[Difference listings]
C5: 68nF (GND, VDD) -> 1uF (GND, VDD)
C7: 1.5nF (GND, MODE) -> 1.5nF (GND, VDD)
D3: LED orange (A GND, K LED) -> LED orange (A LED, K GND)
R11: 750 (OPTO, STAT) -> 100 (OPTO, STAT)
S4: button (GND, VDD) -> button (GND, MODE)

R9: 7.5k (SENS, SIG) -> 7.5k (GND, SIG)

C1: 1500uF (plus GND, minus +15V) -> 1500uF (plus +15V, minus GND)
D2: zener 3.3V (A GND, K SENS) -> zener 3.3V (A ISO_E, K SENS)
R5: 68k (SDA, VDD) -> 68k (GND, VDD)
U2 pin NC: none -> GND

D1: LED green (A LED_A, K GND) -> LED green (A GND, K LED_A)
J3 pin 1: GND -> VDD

EXERCISE OBJECTIVE -
Reproduce each record exactly as written above.

PROBLEM SOLUTION -
C5: 68nF (GND, VDD) -> 1uF (GND, VDD)
C7: 1.5nF (GND, MODE) -> 1.5nF (GND, VDD)
D3: LED orange (A GND, K LED) -> LED orange (A LED, K GND)
R11: 750 (OPTO, STAT) -> 100 (OPTO, STAT)
S4: button (GND, VDD) -> button (GND, MODE)

R9: 7.5k (SENS, SIG) -> 7.5k (GND, SIG)

C1: 1500uF (plus GND, minus +15V) -> 1500uF (plus +15V, minus GND)
D2: zener 3.3V (A GND, K SENS) -> zener 3.3V (A ISO_E, K SENS)
R5: 68k (SDA, VDD) -> 68k (GND, VDD)
U2 pin NC: none -> GND

D1: LED green (A LED_A, K GND) -> LED green (A GND, K LED_A)
J3 pin 1: GND -> VDD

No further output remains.